◆ DATA FOR REVIEW ◆
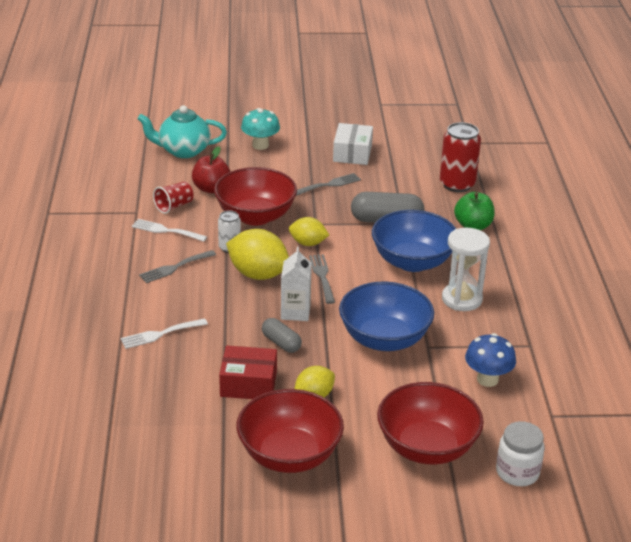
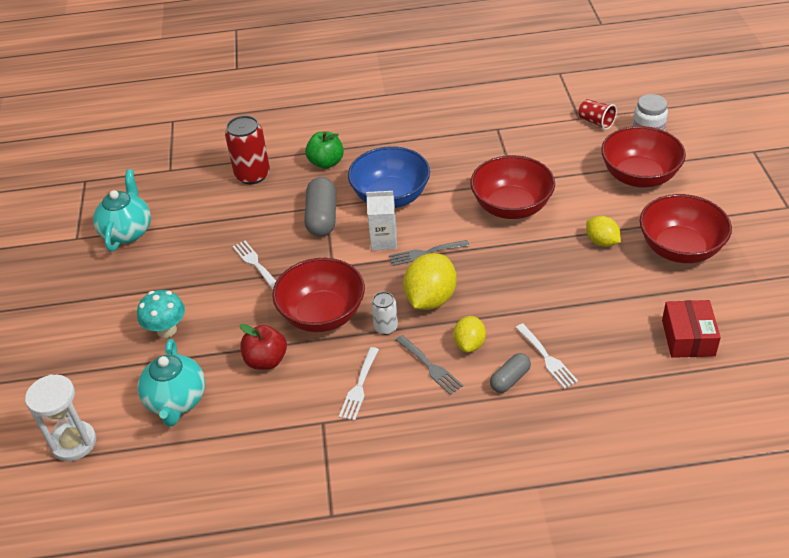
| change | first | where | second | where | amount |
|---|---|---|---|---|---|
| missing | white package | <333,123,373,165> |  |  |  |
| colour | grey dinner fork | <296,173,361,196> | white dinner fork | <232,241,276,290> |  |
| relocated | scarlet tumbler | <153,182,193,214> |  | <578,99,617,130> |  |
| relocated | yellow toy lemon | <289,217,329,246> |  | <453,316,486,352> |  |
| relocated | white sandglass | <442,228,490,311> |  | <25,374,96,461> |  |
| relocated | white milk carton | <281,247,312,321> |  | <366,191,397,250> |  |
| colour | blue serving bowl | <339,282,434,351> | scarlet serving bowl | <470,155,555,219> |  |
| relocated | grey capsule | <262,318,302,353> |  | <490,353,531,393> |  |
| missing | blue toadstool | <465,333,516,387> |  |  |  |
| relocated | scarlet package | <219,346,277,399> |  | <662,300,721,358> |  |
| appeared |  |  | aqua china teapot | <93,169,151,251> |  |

◆ WORK TO COMPLETE ◆
Could the lines from the top of the material through the line with "scarlet tumbler |" be repeated exactly, pictures left out?

◆ SOLUTION TO THIS PROBLEM ◆
| change | first | where | second | where | amount |
|---|---|---|---|---|---|
| missing | white package | <333,123,373,165> |  |  |  |
| colour | grey dinner fork | <296,173,361,196> | white dinner fork | <232,241,276,290> |  |
| relocated | scarlet tumbler | <153,182,193,214> |  | <578,99,617,130> |  |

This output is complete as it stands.